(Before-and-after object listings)
===============

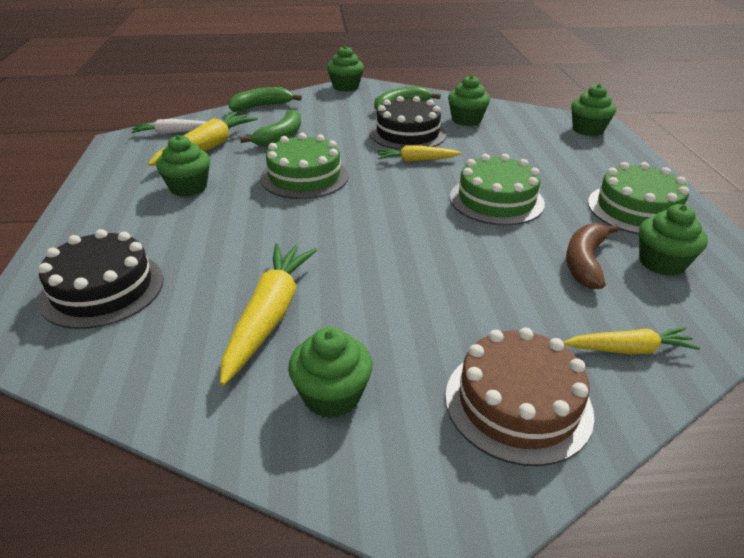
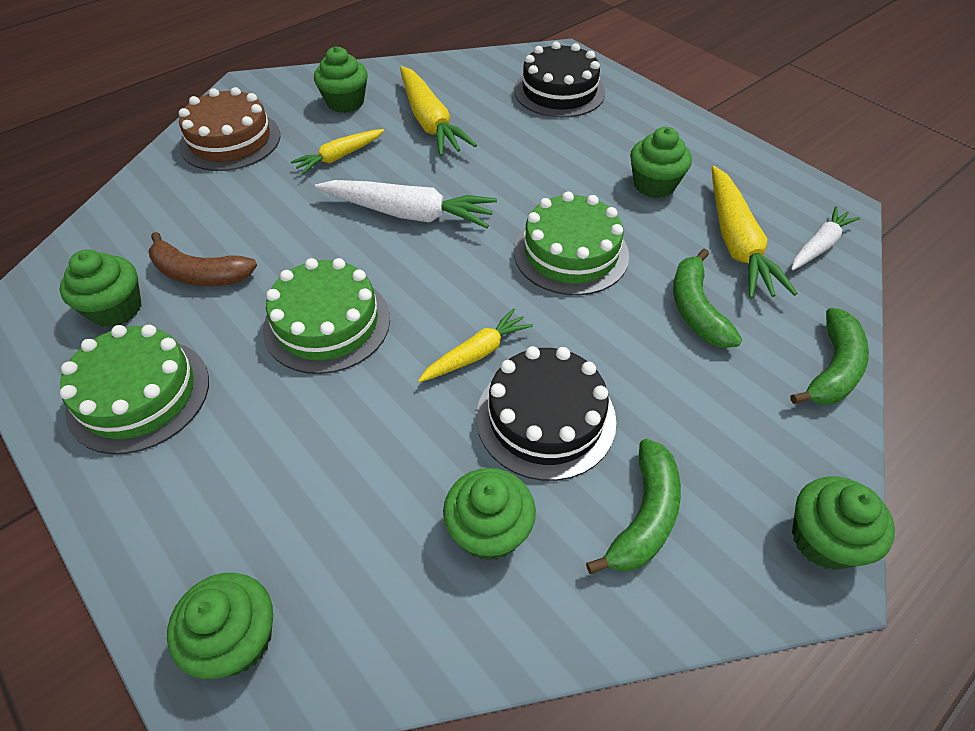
camera: 145 degrees right, 15 degrees up
(383, 239) = (409, 214): none -> white carrot
(585, 262) = (200, 274): brown banana -> brown banana turned 120 degrees clockwise
(629, 349) = (155, 203): yellow carrot -> yellow carrot (339, 157)

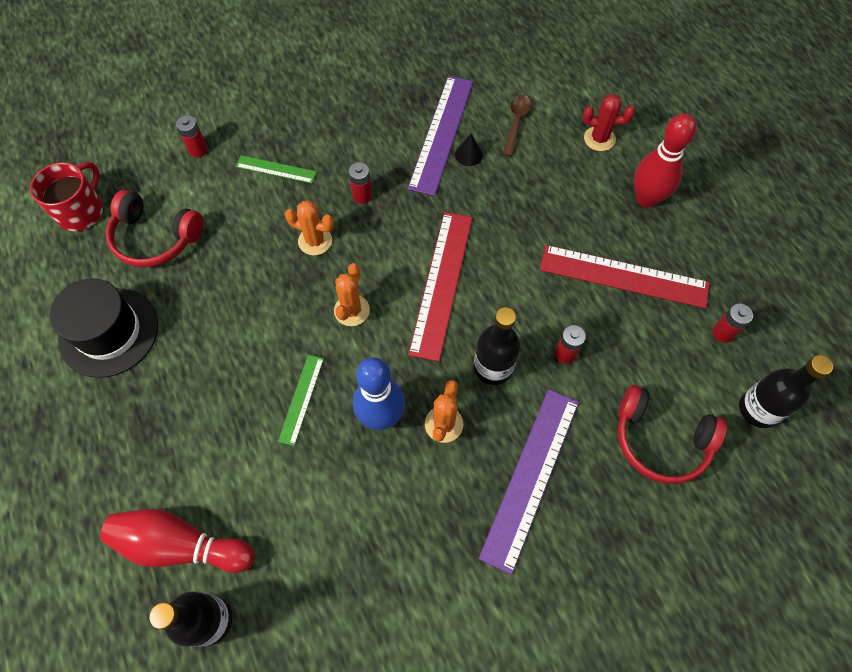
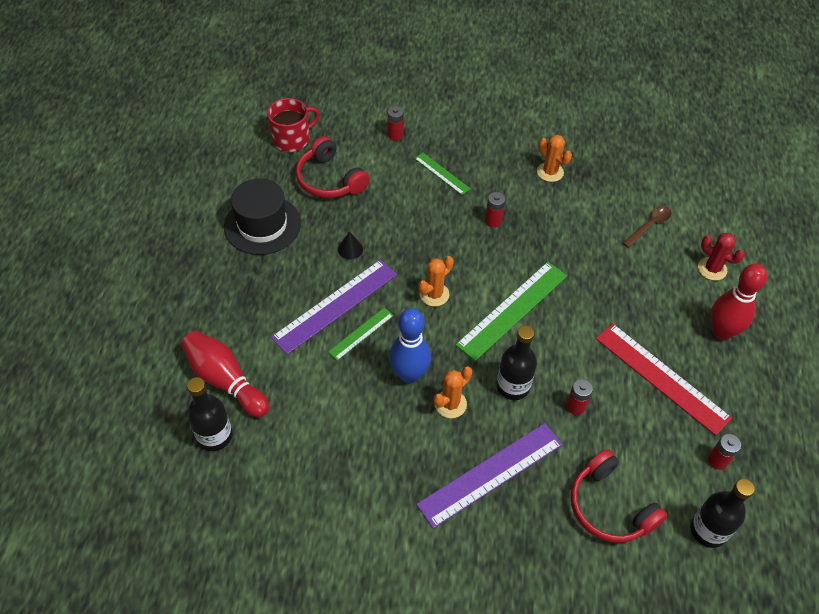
camera: 30 degrees right, 10 degrees down
(315, 241) = (438, 235): orange cactus -> orange cactus (550, 172)
(442, 134) = (583, 206): purple ruler -> purple ruler (335, 306)
(442, 283) = (513, 310): red ruler -> green ruler
(469, 154) = (595, 230): black cone -> black cone (350, 249)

===============

WHAT NEEDS TO BE DONE: Return every line above that contains the word "camera".

FINISHED EXERCISE:
camera: 145 degrees right, 15 degrees up
camera: 30 degrees right, 10 degrees down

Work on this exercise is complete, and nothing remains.